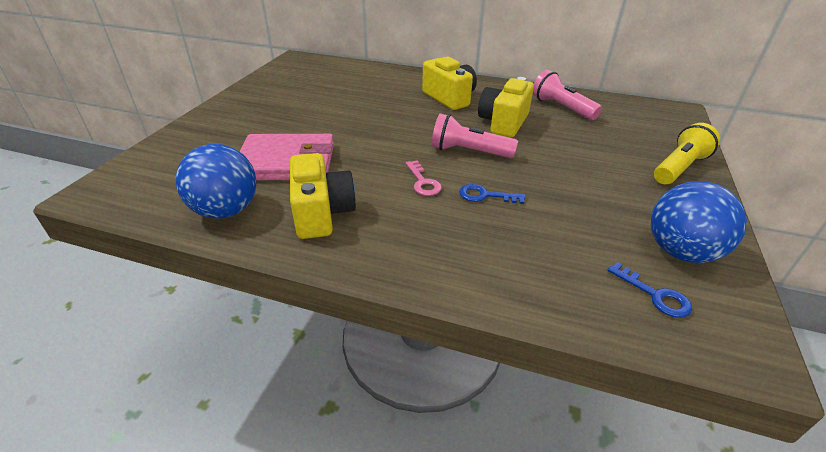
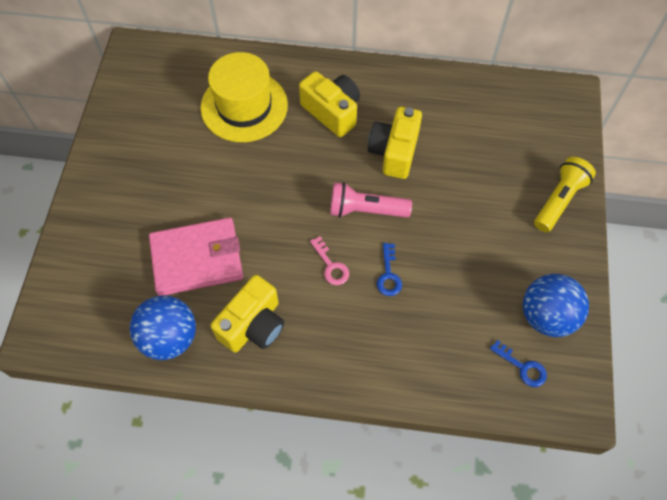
camera: 10 degrees left, 25 degrees up
(322, 213) = (253, 325): yellow camera -> yellow camera turned 60 degrees clockwise
(373, 88) = (244, 106): none -> yellow hat
(485, 195) = (388, 274): blue key -> blue key turned 90 degrees counterclockwise
(561, 108) = (452, 111): pink flashlight -> none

+++

Using the material, show each line where the string "turned" can be found.

(322, 213) = (253, 325): yellow camera -> yellow camera turned 60 degrees clockwise
(485, 195) = (388, 274): blue key -> blue key turned 90 degrees counterclockwise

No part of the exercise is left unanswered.